* _TASK BRIEF_: Set out exactly every line of the entries below, starting at the line that holds "(426, 429) = (277, 293): purple" and stopping after the line that holds "(441, 254) = (428, 236): purple".

* _DATA EXTRACTS_:

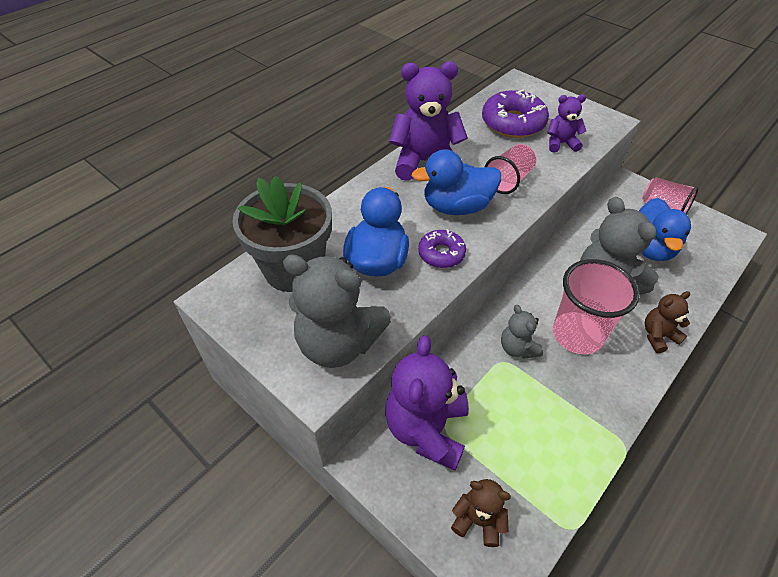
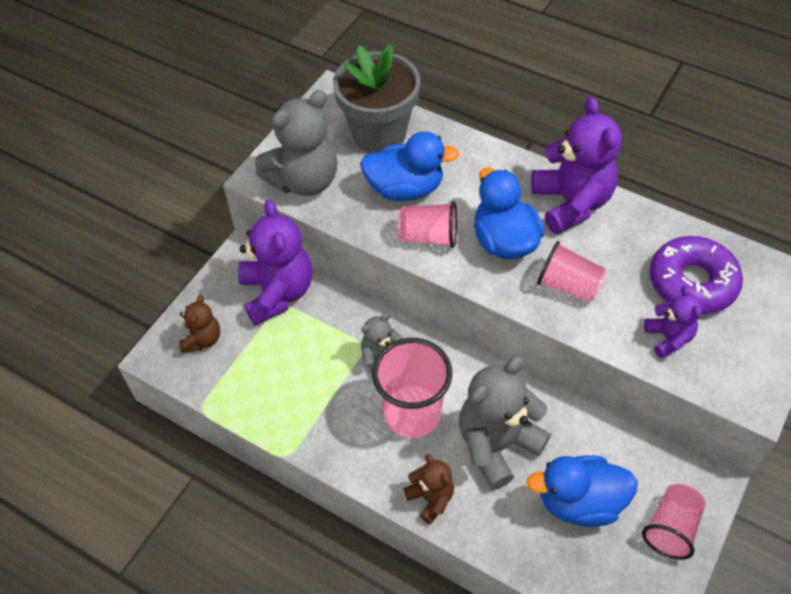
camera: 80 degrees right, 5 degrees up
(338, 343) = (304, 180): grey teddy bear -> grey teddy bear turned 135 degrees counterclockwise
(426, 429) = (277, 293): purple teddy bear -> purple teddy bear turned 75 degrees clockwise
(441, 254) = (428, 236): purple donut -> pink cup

...

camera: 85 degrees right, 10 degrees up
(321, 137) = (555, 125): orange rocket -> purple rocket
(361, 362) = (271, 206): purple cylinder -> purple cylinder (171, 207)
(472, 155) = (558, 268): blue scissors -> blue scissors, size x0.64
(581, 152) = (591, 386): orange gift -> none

* _FINISHED EXERCISE_:
(426, 429) = (277, 293): purple teddy bear -> purple teddy bear turned 75 degrees clockwise
(441, 254) = (428, 236): purple donut -> pink cup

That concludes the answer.